*** The records ***
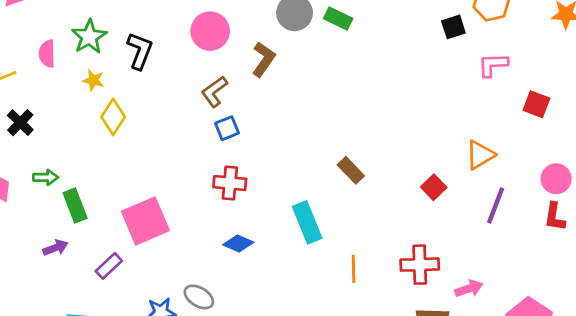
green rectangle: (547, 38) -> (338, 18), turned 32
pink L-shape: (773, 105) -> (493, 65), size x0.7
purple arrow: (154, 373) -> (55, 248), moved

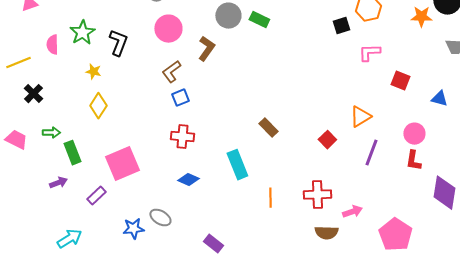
yellow star: (93, 80) -> (93, 72), moved
yellow diamond: (113, 117) -> (98, 106), moved

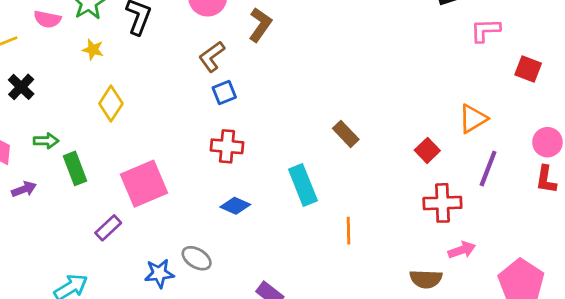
pink semicircle: (52, 45) -> (47, 19), turned -78
yellow star: (93, 72) -> (93, 50), moved
purple arrow: (58, 183) -> (24, 189), moved
red cross: (317, 195) -> (442, 203), moved

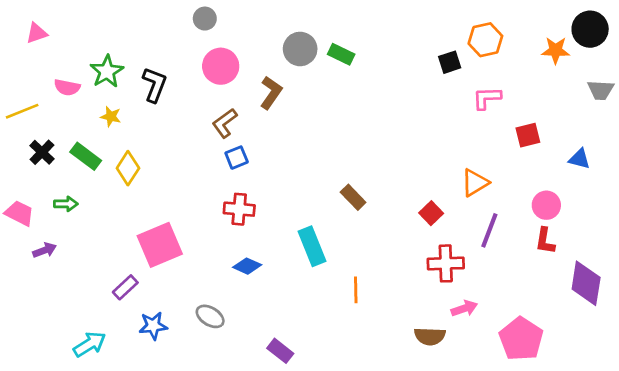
red square: (528, 69) -> (528, 135), turned -35
green rectangle: (75, 168) -> (86, 156), moved, turned -32
blue star: (159, 273) -> (153, 326), moved

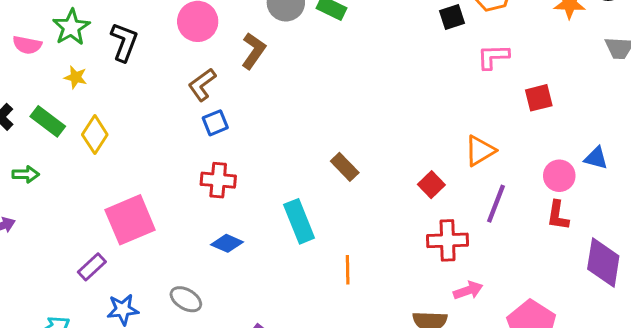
blue triangle: (579, 159) -> (596, 158), moved

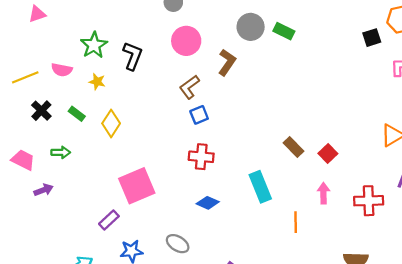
pink semicircle: (27, 45) -> (62, 70), moved
green rectangle: (48, 121) -> (77, 114), size x0.7
red square: (431, 185) -> (328, 153), moved
pink arrow: (468, 290) -> (324, 193), moved, turned -72

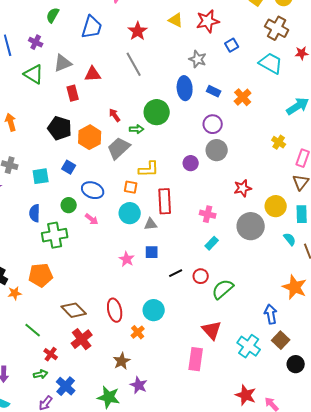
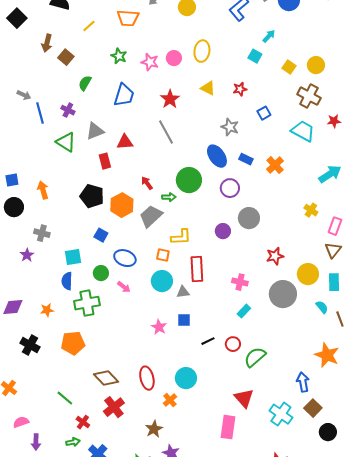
red star: (208, 21) -> (240, 89), size x0.6
blue ellipse: (185, 88) -> (217, 156), turned -30
purple circle: (213, 124) -> (230, 188), moved
cyan square: (41, 176) -> (73, 257), moved
orange star: (15, 293) -> (47, 310), moved

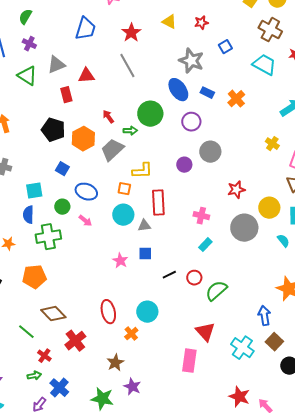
green semicircle: (85, 83) -> (25, 17), moved
gray star: (230, 127) -> (191, 61), size x1.4
brown diamond: (106, 378) -> (53, 314), moved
*** End of The records ***
**What is expected**
Please return the data above exactly as it stands from the line with "purple arrow: (58, 183) -> (24, 189), moved" to the line with "blue star: (159, 273) -> (153, 326), moved", keeping both of those lines but none of the pictures.

**Expected answer**
purple arrow: (58, 183) -> (24, 189), moved
red cross: (317, 195) -> (442, 203), moved

red square: (528, 69) -> (528, 135), turned -35
green rectangle: (75, 168) -> (86, 156), moved, turned -32
blue star: (159, 273) -> (153, 326), moved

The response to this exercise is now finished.